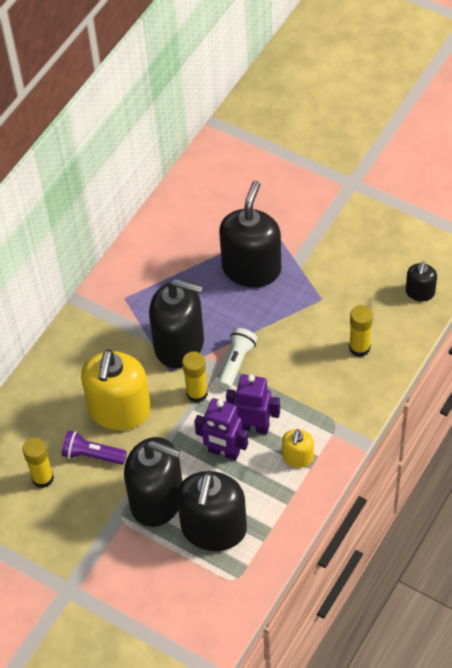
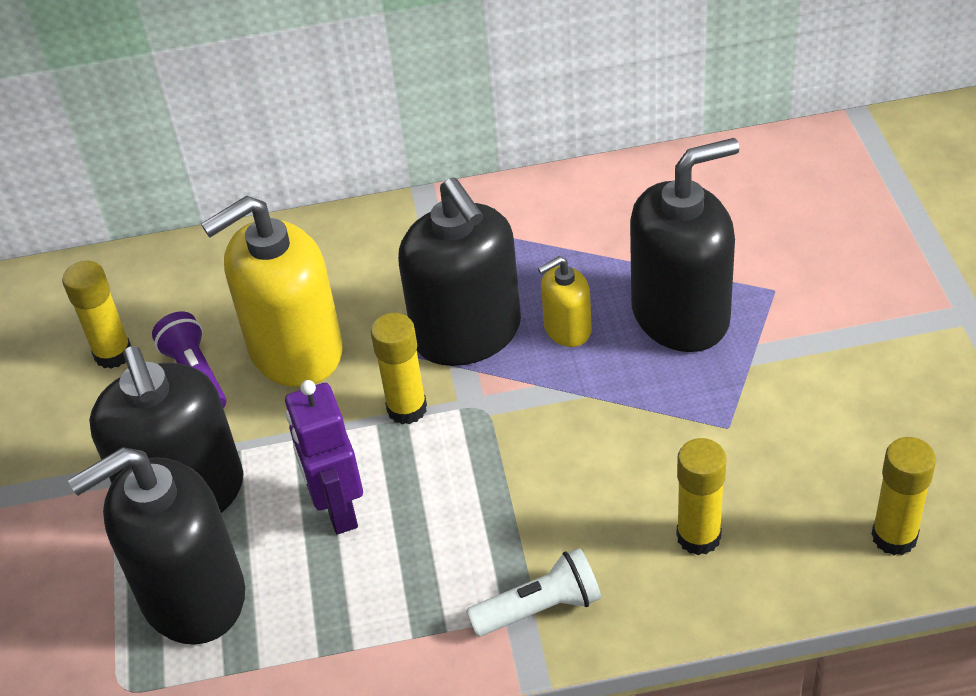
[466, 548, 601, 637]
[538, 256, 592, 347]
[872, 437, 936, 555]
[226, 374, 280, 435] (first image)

PROBLEM REQUIREMENTS>
From the line that holds "[538, 256, 592, 347]" down to the last line of the material, copy every line exactly and add nothing.

SOLVED PROBLEM>
[538, 256, 592, 347]
[872, 437, 936, 555]
[226, 374, 280, 435] (first image)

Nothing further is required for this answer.